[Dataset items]
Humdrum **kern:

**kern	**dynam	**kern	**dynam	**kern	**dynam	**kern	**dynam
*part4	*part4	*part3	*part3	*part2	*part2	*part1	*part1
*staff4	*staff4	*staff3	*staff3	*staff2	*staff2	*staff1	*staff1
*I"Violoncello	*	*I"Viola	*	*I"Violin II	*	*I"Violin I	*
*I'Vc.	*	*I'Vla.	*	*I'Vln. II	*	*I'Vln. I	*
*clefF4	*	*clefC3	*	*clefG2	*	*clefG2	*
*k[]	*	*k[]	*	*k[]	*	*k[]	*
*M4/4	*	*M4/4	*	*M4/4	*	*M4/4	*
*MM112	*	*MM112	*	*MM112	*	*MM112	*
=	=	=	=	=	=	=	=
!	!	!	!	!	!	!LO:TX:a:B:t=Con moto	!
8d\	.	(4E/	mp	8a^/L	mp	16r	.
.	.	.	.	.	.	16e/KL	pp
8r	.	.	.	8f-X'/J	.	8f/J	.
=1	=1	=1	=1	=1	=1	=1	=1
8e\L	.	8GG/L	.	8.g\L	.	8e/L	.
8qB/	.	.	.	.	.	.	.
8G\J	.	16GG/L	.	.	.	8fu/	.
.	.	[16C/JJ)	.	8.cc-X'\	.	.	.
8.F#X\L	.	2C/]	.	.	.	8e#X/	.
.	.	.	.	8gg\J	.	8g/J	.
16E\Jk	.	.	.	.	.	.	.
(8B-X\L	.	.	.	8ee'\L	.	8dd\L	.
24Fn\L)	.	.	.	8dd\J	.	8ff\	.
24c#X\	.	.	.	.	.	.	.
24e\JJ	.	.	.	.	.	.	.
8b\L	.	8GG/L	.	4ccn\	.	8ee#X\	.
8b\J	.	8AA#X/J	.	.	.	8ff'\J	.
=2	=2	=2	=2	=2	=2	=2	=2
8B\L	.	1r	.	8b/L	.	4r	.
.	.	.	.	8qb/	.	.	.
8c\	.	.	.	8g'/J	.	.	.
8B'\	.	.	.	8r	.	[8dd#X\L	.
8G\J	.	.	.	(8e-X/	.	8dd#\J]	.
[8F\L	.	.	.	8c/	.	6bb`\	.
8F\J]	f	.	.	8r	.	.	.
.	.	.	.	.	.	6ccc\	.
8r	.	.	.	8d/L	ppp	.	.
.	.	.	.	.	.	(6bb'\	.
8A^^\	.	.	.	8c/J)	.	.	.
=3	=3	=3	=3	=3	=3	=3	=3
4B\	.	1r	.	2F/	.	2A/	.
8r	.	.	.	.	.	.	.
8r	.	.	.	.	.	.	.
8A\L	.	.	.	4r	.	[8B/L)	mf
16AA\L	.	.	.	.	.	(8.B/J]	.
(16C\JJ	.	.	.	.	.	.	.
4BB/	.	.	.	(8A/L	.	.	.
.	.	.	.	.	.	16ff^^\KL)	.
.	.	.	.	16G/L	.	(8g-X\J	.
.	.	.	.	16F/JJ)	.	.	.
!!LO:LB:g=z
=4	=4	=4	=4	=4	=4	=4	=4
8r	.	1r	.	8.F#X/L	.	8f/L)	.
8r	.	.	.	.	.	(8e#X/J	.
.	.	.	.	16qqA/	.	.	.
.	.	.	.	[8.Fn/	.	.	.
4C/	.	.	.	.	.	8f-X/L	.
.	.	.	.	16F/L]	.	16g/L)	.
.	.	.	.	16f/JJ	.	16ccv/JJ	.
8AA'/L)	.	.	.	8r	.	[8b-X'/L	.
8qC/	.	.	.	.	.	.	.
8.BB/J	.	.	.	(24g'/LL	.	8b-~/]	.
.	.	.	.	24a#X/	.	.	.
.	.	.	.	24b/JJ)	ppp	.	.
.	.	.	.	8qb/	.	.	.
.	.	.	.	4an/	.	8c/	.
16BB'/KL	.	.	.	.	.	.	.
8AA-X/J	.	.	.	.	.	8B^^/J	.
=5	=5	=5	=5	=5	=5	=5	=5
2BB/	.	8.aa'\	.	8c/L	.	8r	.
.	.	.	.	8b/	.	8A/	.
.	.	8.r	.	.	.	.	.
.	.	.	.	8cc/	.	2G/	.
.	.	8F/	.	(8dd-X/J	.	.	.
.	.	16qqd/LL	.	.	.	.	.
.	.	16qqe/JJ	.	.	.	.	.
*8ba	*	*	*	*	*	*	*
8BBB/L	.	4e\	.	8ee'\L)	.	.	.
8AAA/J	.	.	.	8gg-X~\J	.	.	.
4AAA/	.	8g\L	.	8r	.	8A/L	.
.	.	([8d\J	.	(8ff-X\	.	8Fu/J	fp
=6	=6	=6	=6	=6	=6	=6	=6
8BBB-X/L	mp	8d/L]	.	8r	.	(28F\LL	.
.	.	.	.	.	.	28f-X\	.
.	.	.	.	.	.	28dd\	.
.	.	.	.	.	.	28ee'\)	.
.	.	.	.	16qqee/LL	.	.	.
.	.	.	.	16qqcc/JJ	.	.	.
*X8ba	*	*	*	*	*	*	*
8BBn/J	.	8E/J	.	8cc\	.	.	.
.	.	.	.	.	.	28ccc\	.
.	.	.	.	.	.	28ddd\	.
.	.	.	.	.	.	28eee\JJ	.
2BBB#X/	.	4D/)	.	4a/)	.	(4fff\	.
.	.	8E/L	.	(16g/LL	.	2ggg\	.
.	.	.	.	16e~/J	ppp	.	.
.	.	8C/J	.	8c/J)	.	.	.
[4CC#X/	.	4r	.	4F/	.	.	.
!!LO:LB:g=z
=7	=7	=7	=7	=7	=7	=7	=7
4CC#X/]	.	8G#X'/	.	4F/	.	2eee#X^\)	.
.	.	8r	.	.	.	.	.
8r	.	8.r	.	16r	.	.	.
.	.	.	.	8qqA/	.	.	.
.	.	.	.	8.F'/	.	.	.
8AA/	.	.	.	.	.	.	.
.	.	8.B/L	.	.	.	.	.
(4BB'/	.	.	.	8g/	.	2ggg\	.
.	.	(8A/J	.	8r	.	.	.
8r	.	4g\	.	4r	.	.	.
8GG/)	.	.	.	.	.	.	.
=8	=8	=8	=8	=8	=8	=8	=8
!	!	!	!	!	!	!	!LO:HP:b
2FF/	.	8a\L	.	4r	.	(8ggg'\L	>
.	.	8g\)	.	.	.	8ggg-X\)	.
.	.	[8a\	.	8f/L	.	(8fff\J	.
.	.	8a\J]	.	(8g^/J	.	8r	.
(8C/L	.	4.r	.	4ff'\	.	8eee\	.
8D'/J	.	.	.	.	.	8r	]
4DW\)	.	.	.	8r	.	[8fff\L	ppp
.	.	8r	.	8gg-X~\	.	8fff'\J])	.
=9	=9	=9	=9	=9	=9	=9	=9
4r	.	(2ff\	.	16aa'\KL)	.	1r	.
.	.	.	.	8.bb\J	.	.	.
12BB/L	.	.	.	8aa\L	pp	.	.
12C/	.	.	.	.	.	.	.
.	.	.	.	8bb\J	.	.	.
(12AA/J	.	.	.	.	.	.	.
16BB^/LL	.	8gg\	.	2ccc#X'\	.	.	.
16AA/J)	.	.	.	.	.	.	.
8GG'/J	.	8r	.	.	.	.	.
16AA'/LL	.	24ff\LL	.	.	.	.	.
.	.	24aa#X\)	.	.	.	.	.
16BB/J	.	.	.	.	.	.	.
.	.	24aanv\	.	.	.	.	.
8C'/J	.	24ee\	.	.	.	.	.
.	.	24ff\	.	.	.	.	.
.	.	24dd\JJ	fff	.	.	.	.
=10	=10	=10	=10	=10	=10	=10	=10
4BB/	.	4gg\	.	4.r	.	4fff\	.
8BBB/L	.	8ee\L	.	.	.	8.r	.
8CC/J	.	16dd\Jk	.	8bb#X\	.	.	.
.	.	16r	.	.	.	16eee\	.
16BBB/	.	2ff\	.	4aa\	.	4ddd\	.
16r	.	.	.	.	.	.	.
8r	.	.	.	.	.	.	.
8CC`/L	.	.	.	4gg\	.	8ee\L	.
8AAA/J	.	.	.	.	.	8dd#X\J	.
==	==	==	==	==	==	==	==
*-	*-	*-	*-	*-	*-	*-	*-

* **STATED TASK**
Pull out every line of the listing above that contains the string "kern", treating uppercase and lowercase as different.

* **RESULT OF THE EXERCISE**
Humdrum **kern:
**kern	**dynam	**kern	**dynam	**kern	**dynam	**kern	**dynam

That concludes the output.